### Task objective
Below are records; state how many of their lines hold the word "blue", and give only the figure.

### Stored data
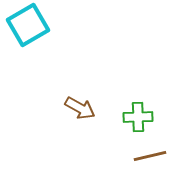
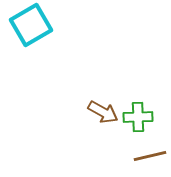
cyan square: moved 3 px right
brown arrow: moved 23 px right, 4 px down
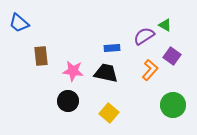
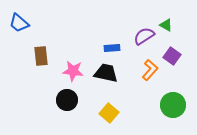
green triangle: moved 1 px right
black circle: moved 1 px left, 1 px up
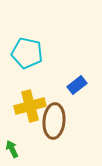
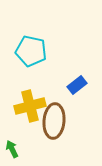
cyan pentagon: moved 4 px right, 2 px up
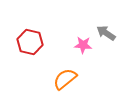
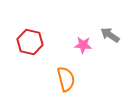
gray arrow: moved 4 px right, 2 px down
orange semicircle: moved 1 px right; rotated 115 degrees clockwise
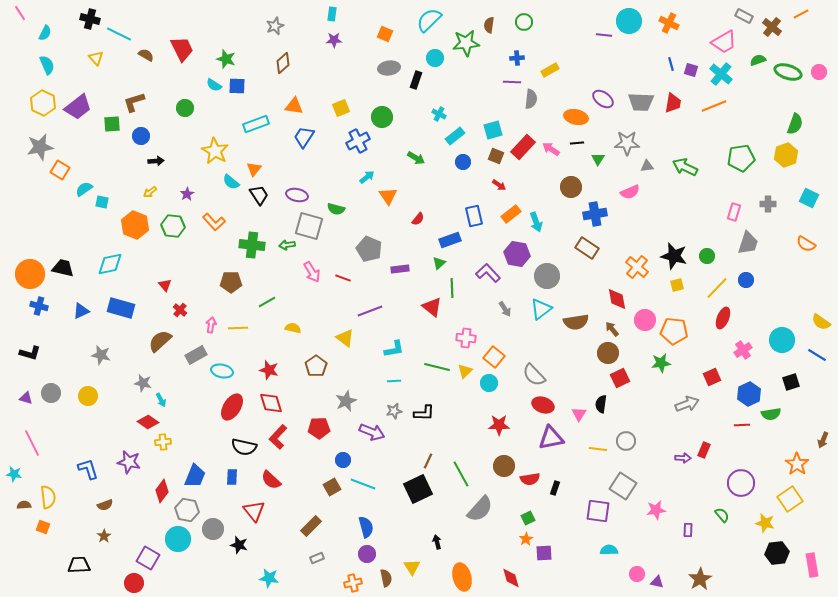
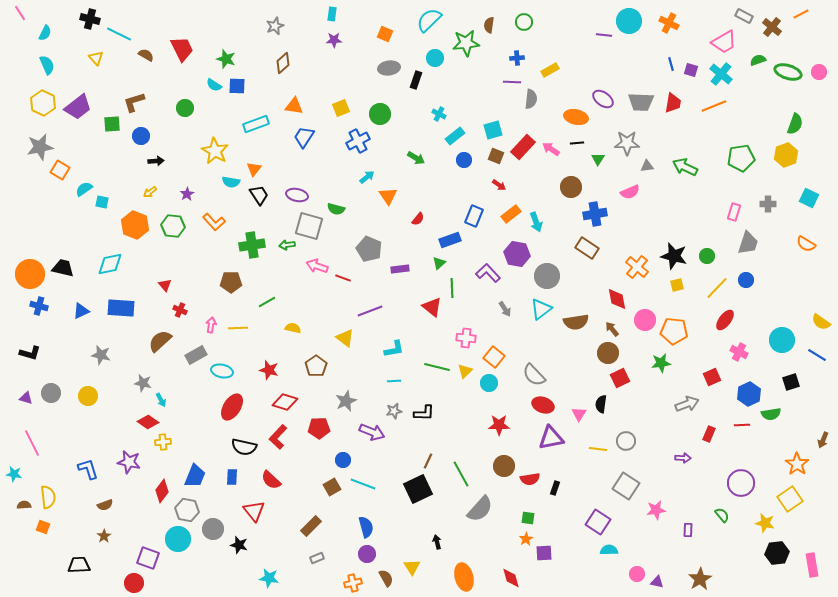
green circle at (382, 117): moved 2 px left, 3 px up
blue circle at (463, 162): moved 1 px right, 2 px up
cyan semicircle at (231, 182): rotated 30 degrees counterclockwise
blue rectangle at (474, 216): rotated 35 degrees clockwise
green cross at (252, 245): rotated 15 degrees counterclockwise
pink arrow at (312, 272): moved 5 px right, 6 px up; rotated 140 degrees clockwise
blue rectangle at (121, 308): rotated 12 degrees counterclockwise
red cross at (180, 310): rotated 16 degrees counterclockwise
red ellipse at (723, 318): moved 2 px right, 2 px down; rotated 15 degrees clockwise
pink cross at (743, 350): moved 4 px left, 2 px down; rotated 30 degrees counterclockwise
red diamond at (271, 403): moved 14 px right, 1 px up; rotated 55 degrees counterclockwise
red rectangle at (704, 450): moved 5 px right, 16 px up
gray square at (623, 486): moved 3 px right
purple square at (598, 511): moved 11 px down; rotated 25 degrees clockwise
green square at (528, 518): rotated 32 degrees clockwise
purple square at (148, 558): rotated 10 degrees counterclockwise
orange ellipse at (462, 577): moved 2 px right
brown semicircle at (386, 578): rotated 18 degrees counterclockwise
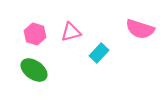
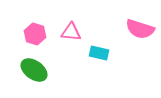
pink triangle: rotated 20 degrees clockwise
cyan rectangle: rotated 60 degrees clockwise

* * *

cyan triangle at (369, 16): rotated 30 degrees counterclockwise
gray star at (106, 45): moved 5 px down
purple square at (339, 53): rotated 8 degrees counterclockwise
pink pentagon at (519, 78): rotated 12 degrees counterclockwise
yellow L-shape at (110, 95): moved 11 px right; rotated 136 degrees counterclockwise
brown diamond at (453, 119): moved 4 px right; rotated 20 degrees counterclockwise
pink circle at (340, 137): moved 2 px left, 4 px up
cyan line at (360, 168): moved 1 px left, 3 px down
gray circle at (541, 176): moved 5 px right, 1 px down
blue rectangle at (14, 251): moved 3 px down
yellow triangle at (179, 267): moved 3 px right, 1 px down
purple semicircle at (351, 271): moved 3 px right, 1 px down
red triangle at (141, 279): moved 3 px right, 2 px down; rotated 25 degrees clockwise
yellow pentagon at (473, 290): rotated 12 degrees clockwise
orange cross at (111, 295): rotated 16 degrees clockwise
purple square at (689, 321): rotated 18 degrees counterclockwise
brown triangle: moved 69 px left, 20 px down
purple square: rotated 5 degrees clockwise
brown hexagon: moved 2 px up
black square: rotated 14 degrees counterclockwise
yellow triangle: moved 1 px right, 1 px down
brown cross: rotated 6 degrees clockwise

---

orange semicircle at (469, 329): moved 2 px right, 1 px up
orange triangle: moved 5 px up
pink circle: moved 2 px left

### Task answer
4